- Directions for this task -
Using the records below, quote only the span that opens with the line containing "(603, 472) = (505, 438): none -> brown pot" and closes with the line containing "(684, 247) = (489, 216): orange truck -> none", exactly and inclusively.

- Dataset records -

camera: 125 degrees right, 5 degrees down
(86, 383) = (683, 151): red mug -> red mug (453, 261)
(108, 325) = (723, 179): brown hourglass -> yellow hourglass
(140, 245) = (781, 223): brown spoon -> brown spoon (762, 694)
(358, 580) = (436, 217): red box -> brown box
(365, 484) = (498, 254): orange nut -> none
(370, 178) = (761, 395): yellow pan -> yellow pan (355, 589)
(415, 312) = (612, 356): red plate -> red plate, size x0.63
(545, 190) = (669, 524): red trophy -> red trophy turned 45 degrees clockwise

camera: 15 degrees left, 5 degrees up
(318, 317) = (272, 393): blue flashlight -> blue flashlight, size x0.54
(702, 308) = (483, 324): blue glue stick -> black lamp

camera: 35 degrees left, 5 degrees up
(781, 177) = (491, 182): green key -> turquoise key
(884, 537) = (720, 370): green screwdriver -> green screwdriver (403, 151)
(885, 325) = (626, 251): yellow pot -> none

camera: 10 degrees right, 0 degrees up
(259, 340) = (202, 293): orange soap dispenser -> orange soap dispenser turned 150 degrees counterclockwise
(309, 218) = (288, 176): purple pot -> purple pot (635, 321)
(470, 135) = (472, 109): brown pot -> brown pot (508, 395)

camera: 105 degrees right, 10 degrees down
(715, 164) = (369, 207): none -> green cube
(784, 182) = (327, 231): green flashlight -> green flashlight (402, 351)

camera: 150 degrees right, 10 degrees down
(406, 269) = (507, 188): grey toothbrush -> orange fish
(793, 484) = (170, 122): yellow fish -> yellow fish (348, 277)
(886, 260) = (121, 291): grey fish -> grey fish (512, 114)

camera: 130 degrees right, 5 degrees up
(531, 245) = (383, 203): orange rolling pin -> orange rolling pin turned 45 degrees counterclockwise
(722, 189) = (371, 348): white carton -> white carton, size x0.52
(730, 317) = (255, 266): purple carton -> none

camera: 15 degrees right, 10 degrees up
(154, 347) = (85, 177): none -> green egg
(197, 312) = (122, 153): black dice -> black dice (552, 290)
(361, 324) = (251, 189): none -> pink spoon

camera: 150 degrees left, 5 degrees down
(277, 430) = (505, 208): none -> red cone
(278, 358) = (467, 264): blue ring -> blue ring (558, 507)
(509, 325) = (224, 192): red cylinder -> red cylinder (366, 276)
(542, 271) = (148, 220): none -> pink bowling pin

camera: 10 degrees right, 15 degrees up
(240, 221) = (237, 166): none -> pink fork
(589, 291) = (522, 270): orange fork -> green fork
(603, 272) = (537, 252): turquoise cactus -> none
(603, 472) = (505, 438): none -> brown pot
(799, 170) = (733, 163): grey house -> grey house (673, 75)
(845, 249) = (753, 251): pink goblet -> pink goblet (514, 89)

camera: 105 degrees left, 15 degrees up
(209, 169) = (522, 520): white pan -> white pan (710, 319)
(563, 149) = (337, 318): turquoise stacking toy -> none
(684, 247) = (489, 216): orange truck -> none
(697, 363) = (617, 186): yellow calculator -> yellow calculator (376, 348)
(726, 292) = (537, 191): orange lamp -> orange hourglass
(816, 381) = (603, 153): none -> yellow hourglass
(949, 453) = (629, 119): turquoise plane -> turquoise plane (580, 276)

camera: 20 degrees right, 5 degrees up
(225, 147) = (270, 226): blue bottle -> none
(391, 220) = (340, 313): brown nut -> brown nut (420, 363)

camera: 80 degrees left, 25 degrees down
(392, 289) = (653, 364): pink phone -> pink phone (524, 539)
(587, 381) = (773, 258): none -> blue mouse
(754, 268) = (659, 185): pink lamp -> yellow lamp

- Result of this task -
(603, 472) = (505, 438): none -> brown pot
(799, 170) = (733, 163): grey house -> grey house (673, 75)
(845, 249) = (753, 251): pink goblet -> pink goblet (514, 89)

camera: 105 degrees left, 15 degrees up
(209, 169) = (522, 520): white pan -> white pan (710, 319)
(563, 149) = (337, 318): turquoise stacking toy -> none
(684, 247) = (489, 216): orange truck -> none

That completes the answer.